Supplied data
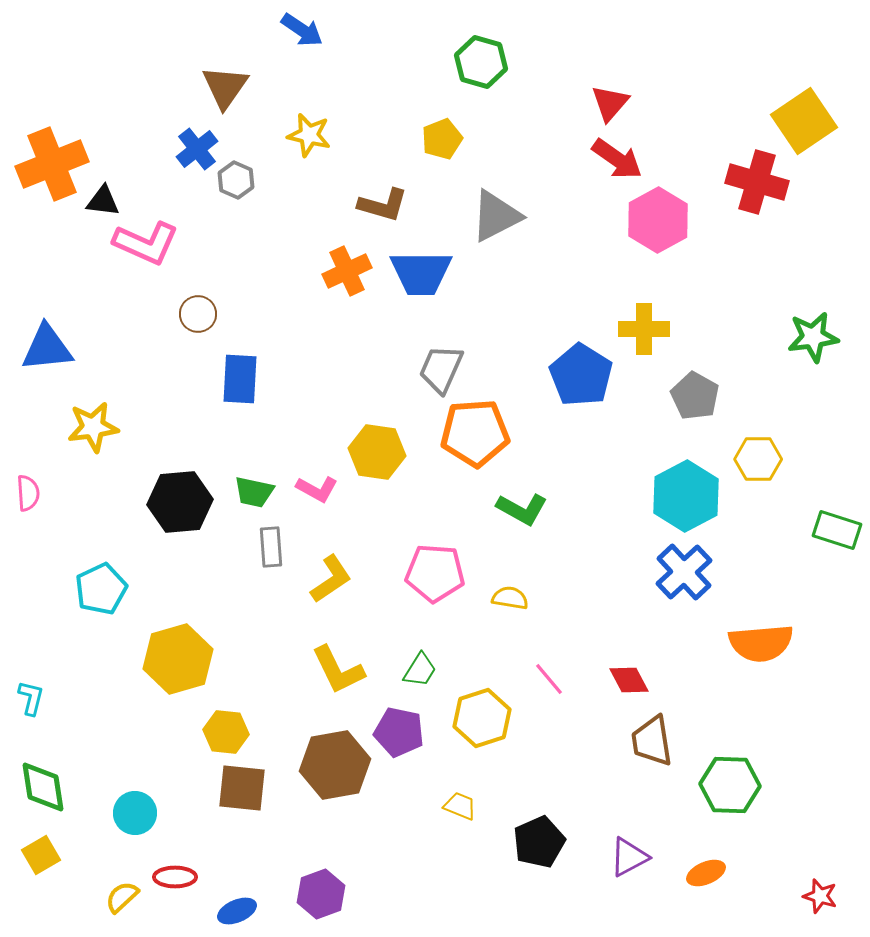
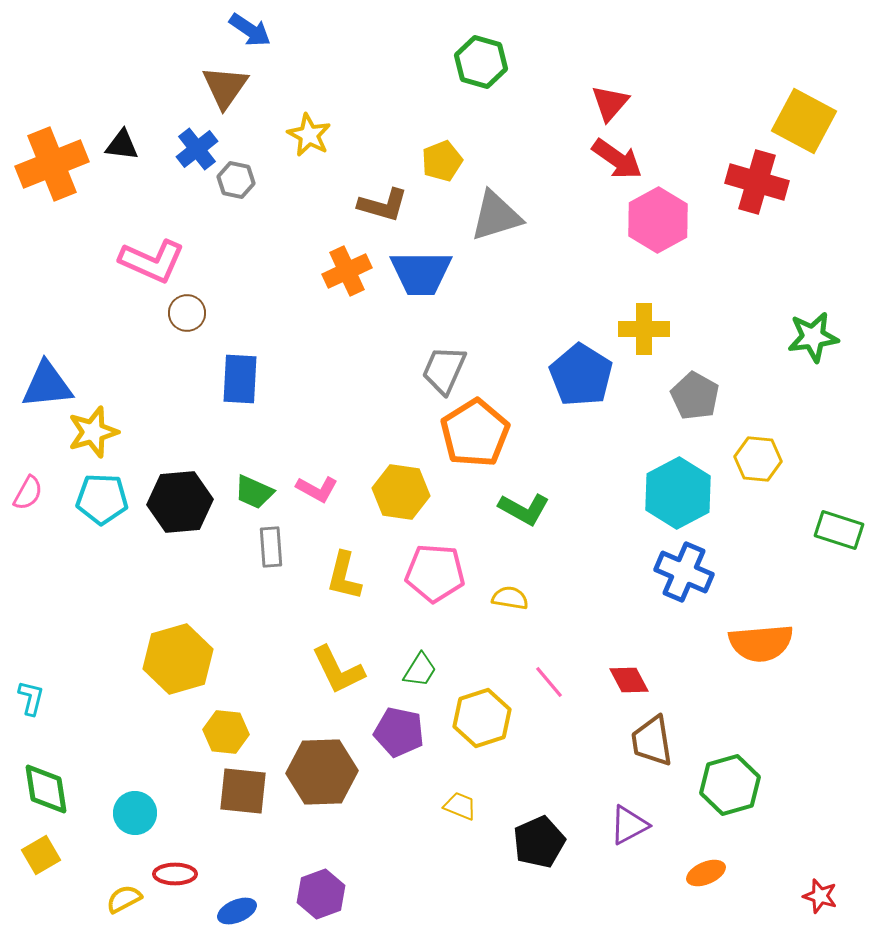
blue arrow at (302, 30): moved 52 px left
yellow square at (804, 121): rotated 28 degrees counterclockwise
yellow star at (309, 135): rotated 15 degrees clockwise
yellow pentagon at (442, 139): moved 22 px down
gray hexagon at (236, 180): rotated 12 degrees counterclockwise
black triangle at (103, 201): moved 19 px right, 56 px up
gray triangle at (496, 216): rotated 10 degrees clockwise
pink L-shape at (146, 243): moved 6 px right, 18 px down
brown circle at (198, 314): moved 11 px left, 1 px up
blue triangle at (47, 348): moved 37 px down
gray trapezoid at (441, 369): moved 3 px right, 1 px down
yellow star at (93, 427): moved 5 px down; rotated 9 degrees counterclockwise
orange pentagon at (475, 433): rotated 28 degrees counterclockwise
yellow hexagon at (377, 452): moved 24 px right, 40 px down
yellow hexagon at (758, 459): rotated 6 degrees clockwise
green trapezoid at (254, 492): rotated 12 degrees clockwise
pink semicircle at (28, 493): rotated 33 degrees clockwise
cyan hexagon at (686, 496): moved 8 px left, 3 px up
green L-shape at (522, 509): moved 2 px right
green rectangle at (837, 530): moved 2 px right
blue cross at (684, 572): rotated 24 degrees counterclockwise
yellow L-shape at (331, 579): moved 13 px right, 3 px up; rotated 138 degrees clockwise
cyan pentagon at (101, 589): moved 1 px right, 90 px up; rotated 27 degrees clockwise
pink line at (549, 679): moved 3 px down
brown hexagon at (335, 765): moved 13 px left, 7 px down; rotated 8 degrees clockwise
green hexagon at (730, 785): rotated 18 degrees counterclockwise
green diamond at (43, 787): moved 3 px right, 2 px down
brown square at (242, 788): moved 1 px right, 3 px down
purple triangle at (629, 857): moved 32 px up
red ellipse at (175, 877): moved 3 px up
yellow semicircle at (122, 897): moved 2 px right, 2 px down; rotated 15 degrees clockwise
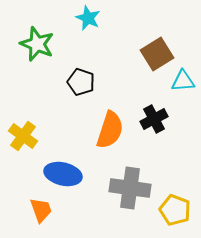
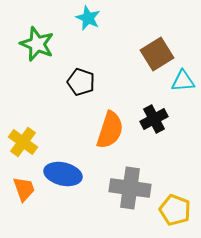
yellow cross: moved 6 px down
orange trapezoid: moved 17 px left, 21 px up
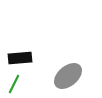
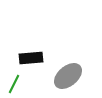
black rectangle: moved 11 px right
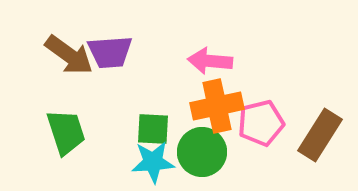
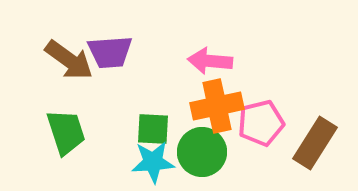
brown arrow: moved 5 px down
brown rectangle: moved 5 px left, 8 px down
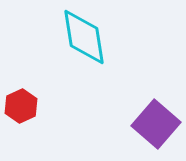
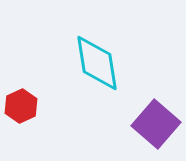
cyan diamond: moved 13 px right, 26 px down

Work instructions
Output the material above exactly, without pictures.

Solution to this task
blue arrow at (302, 30): moved 52 px left
yellow square at (804, 121): rotated 28 degrees counterclockwise
yellow star at (309, 135): rotated 15 degrees clockwise
yellow pentagon at (442, 139): moved 22 px down
gray hexagon at (236, 180): rotated 12 degrees counterclockwise
black triangle at (103, 201): moved 19 px right, 56 px up
gray triangle at (496, 216): rotated 10 degrees clockwise
pink L-shape at (146, 243): moved 6 px right, 18 px down
brown circle at (198, 314): moved 11 px left, 1 px up
blue triangle at (47, 348): moved 37 px down
gray trapezoid at (441, 369): moved 3 px right, 1 px down
yellow star at (93, 427): moved 5 px down; rotated 9 degrees counterclockwise
orange pentagon at (475, 433): rotated 28 degrees counterclockwise
yellow hexagon at (377, 452): moved 24 px right, 40 px down
yellow hexagon at (758, 459): rotated 6 degrees clockwise
green trapezoid at (254, 492): rotated 12 degrees clockwise
pink semicircle at (28, 493): rotated 33 degrees clockwise
cyan hexagon at (686, 496): moved 8 px left, 3 px up
green L-shape at (522, 509): moved 2 px right
green rectangle at (837, 530): moved 2 px right
blue cross at (684, 572): rotated 24 degrees counterclockwise
yellow L-shape at (331, 579): moved 13 px right, 3 px up; rotated 138 degrees clockwise
cyan pentagon at (101, 589): moved 1 px right, 90 px up; rotated 27 degrees clockwise
pink line at (549, 679): moved 3 px down
brown hexagon at (335, 765): moved 13 px left, 7 px down; rotated 8 degrees clockwise
green hexagon at (730, 785): rotated 18 degrees counterclockwise
green diamond at (43, 787): moved 3 px right, 2 px down
brown square at (242, 788): moved 1 px right, 3 px down
purple triangle at (629, 857): moved 32 px up
red ellipse at (175, 877): moved 3 px up
yellow semicircle at (122, 897): moved 2 px right, 2 px down; rotated 15 degrees clockwise
yellow cross: moved 6 px down
orange trapezoid: moved 17 px left, 21 px up
black rectangle: moved 11 px right
brown arrow: moved 5 px down
brown rectangle: moved 5 px left, 8 px down
cyan diamond: moved 13 px right, 26 px down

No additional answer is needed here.